#### PROBLEM DETAILS:
Begin at the line below that has "purple box: 2 -> 4" and stop after the line that has "brown pan: 5 -> 6". Please restate only those lines, word for word.

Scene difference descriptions
########################################
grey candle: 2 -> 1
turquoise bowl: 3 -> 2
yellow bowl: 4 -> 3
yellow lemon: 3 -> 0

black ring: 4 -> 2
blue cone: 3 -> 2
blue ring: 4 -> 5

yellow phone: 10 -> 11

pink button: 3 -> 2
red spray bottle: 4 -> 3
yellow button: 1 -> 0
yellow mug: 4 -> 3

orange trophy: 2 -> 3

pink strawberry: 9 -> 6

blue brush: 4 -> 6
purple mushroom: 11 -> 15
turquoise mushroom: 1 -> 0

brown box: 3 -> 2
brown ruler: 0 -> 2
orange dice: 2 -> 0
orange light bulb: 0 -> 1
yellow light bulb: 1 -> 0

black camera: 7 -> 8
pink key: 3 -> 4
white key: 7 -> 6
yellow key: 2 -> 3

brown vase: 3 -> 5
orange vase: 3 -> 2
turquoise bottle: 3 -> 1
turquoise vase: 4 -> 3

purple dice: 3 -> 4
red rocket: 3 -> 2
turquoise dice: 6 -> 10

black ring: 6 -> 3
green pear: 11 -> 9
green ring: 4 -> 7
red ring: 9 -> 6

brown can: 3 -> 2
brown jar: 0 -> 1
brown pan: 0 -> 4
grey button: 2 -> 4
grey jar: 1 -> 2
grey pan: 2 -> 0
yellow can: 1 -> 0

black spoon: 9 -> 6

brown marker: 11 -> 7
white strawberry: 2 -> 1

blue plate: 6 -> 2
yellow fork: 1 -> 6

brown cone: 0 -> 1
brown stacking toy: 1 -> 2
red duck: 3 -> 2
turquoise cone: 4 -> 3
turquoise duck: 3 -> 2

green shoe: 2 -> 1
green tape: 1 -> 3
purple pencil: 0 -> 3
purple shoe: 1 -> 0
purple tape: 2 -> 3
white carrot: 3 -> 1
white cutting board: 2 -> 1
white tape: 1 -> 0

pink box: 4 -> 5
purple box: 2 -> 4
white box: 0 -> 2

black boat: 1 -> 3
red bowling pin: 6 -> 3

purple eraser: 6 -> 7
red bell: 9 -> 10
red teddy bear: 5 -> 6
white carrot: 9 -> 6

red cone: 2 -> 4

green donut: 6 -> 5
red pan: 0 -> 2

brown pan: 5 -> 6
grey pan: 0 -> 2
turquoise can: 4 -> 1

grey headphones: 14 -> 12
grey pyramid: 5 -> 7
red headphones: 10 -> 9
########################################
#### SOLUTION BELOW:
purple box: 2 -> 4
white box: 0 -> 2

black boat: 1 -> 3
red bowling pin: 6 -> 3

purple eraser: 6 -> 7
red bell: 9 -> 10
red teddy bear: 5 -> 6
white carrot: 9 -> 6

red cone: 2 -> 4

green donut: 6 -> 5
red pan: 0 -> 2

brown pan: 5 -> 6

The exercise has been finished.